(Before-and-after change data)
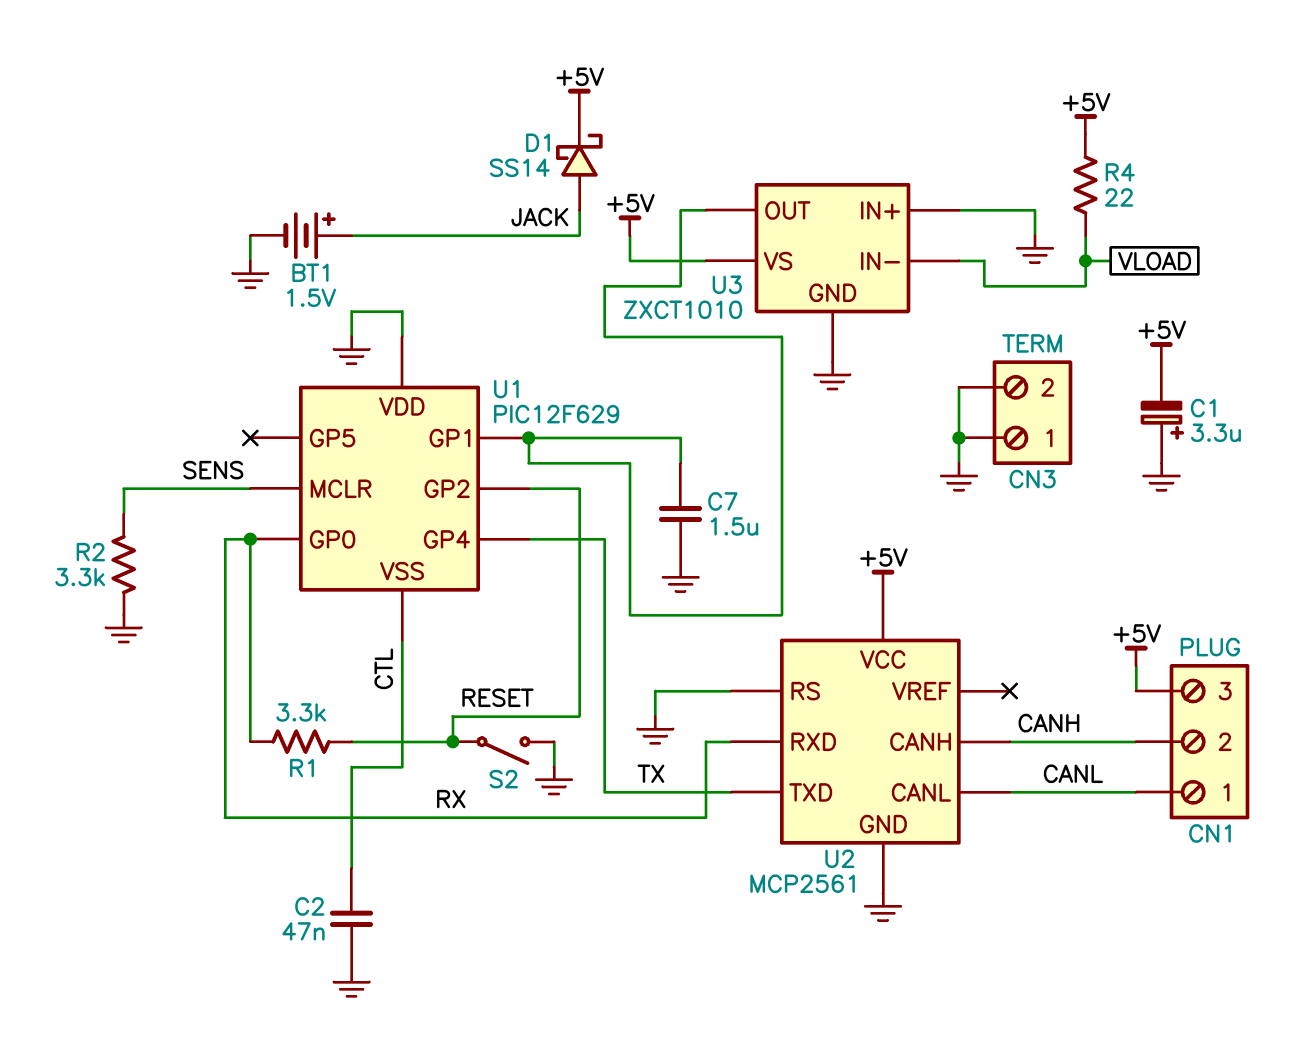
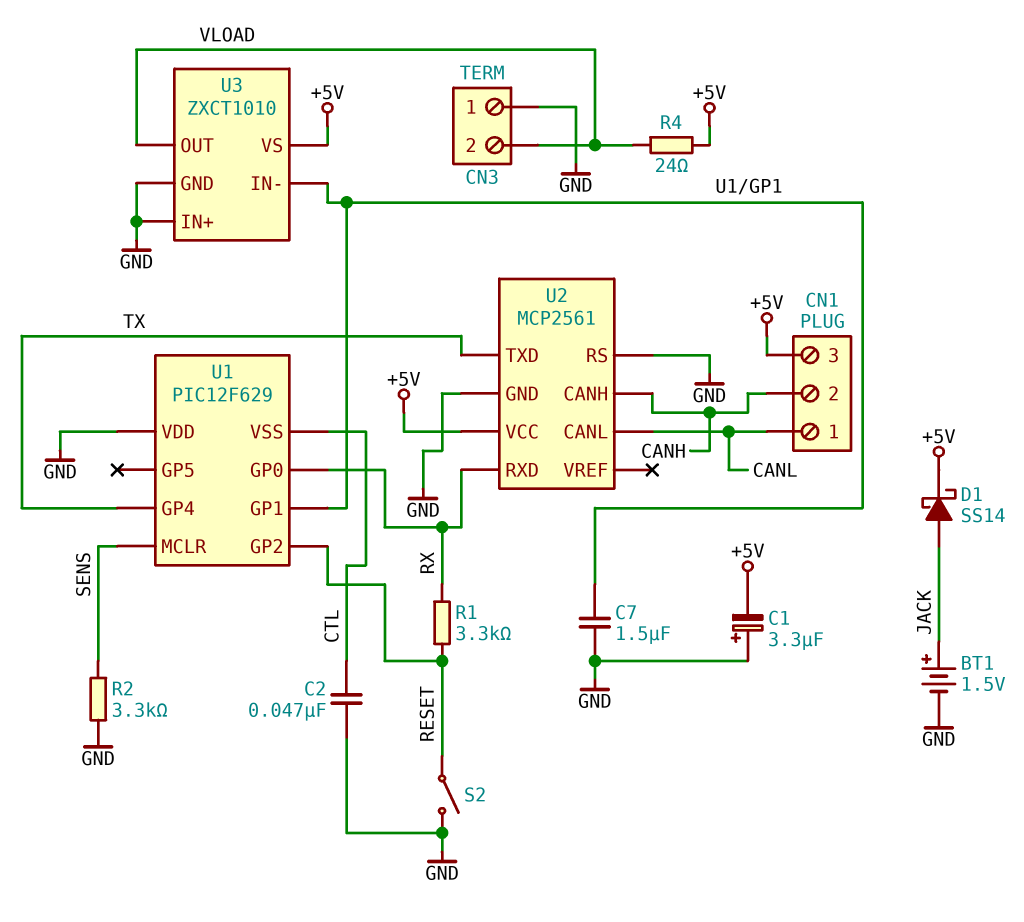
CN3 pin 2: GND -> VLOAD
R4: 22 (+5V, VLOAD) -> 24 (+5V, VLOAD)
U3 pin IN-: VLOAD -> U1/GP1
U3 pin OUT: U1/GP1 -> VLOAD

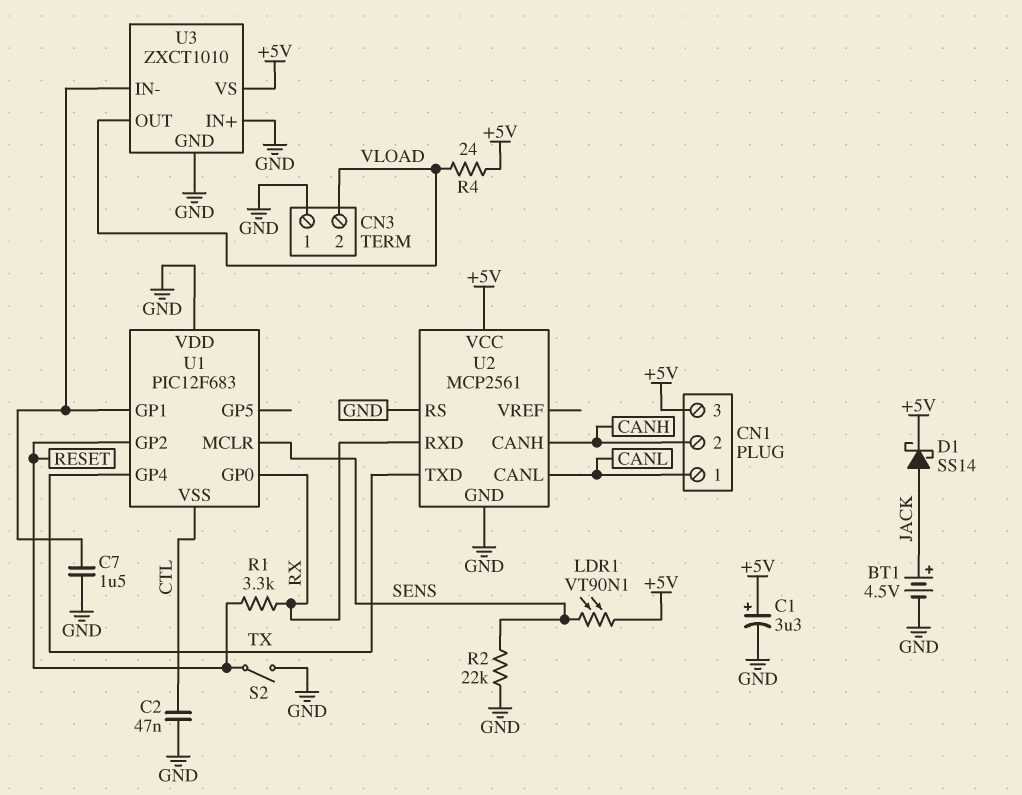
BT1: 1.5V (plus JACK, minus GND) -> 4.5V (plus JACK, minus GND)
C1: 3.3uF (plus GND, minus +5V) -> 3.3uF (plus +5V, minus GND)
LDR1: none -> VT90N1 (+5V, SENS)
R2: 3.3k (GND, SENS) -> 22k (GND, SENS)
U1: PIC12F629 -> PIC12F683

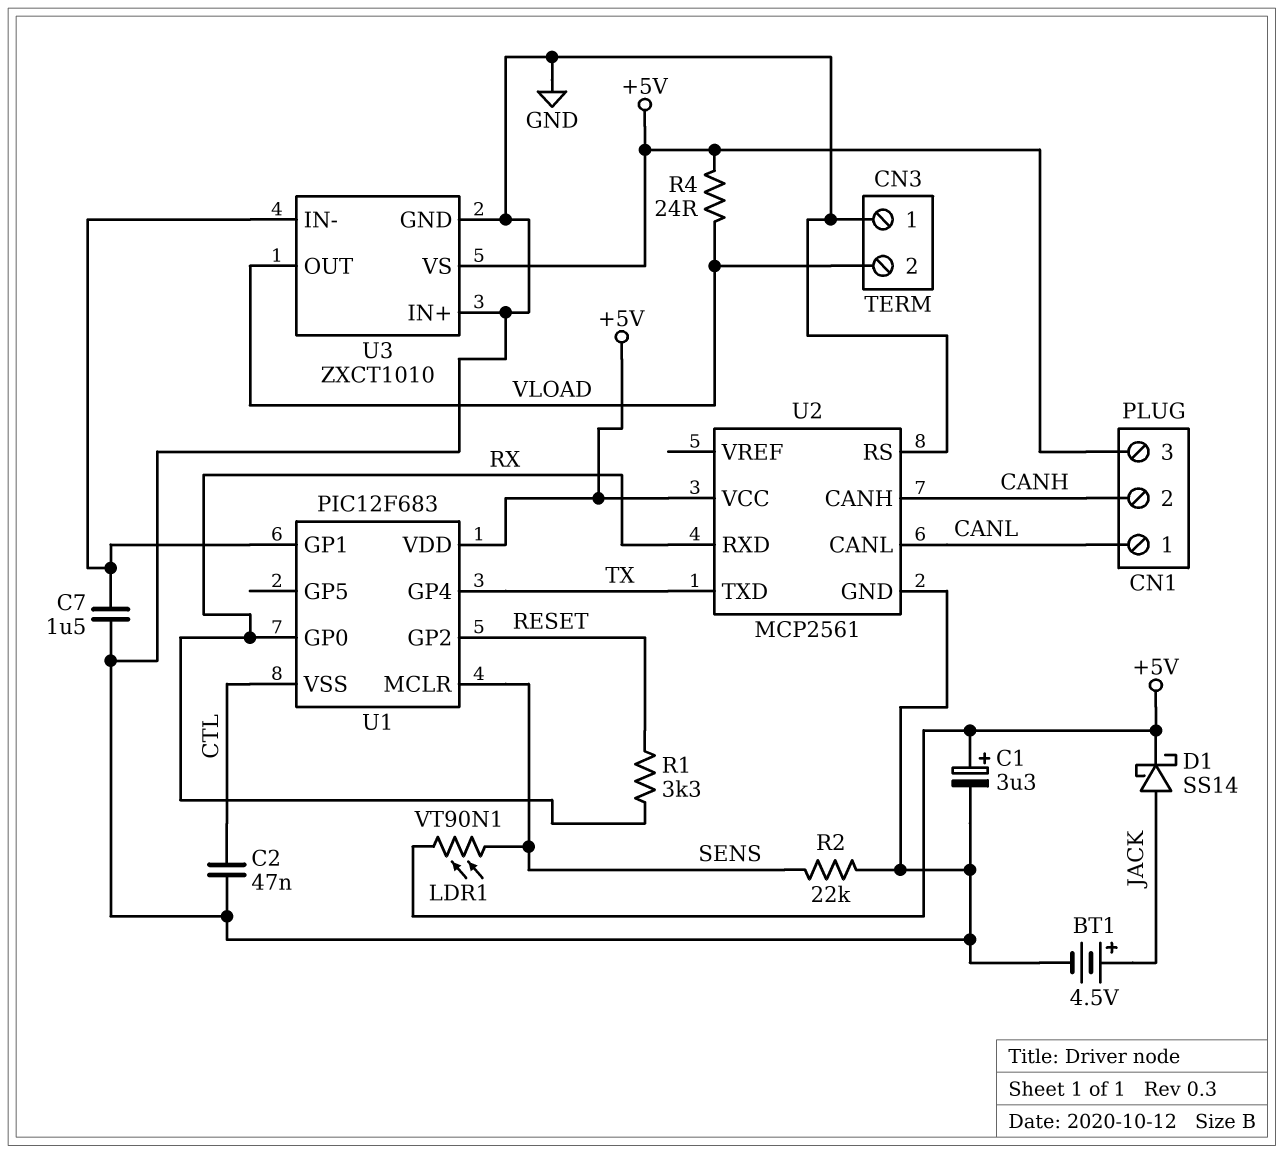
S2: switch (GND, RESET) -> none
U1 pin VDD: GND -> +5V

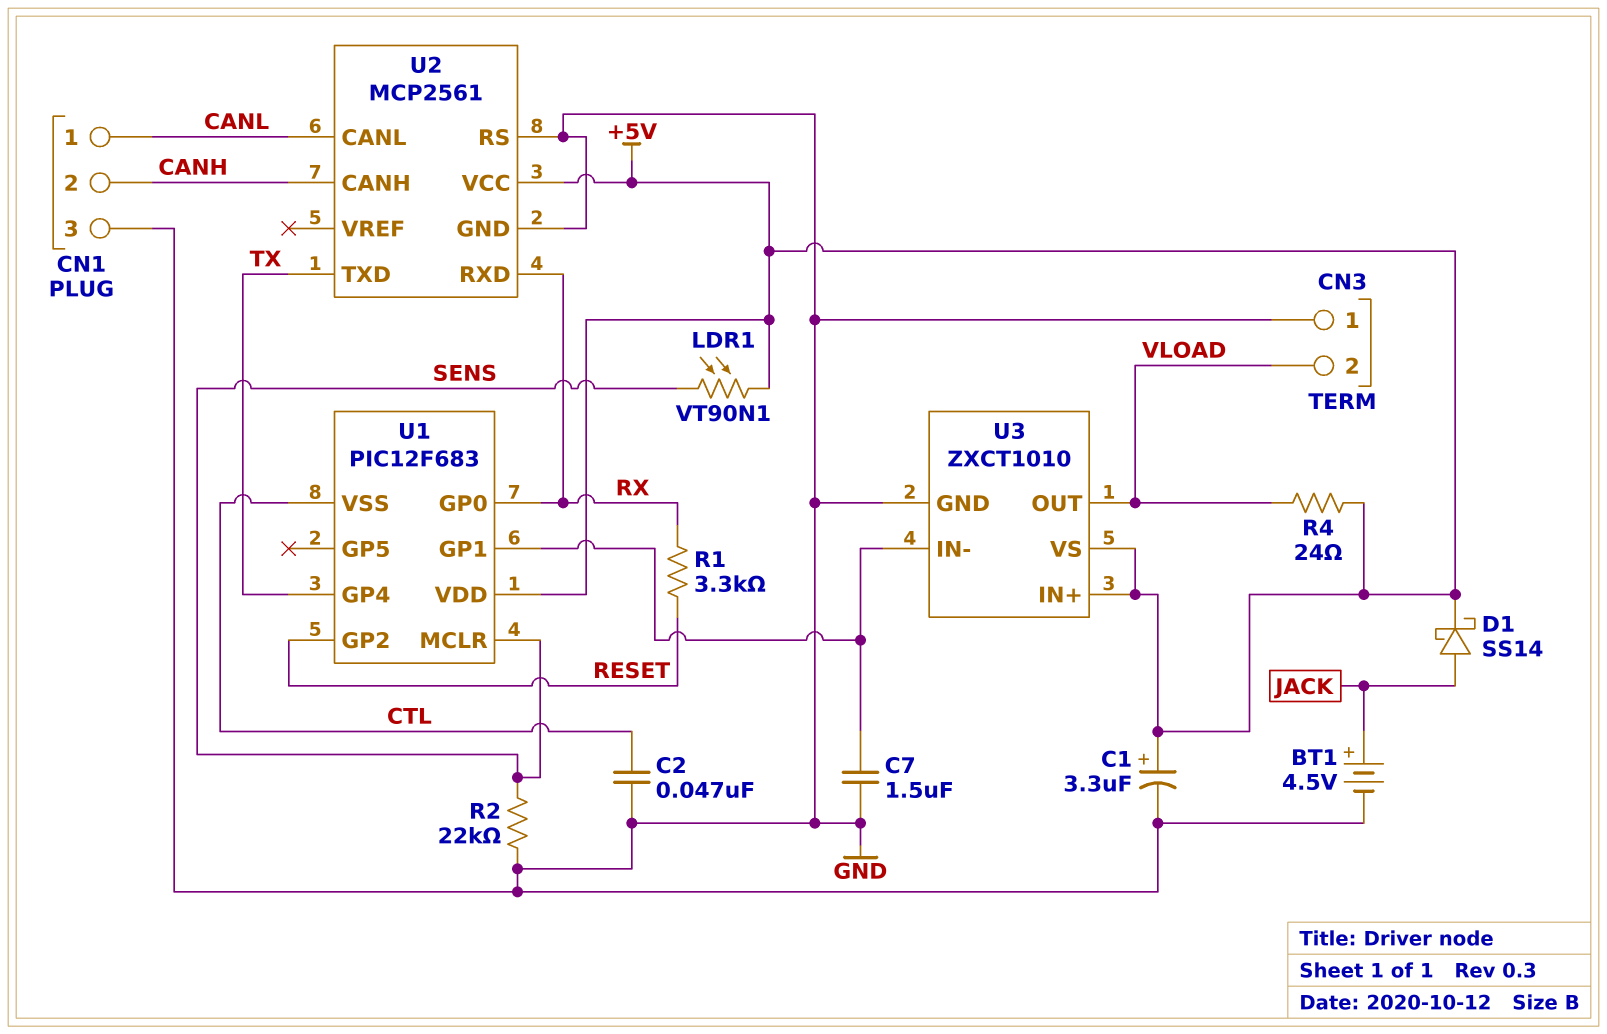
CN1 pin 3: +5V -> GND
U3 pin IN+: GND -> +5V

- **Requirement**: Repeat the records in full and exactly, leaving every picture out.

- **Result of the exercise**:
CN3 pin 2: GND -> VLOAD
R4: 22 (+5V, VLOAD) -> 24 (+5V, VLOAD)
U3 pin IN-: VLOAD -> U1/GP1
U3 pin OUT: U1/GP1 -> VLOAD

BT1: 1.5V (plus JACK, minus GND) -> 4.5V (plus JACK, minus GND)
C1: 3.3uF (plus GND, minus +5V) -> 3.3uF (plus +5V, minus GND)
LDR1: none -> VT90N1 (+5V, SENS)
R2: 3.3k (GND, SENS) -> 22k (GND, SENS)
U1: PIC12F629 -> PIC12F683

S2: switch (GND, RESET) -> none
U1 pin VDD: GND -> +5V

CN1 pin 3: +5V -> GND
U3 pin IN+: GND -> +5V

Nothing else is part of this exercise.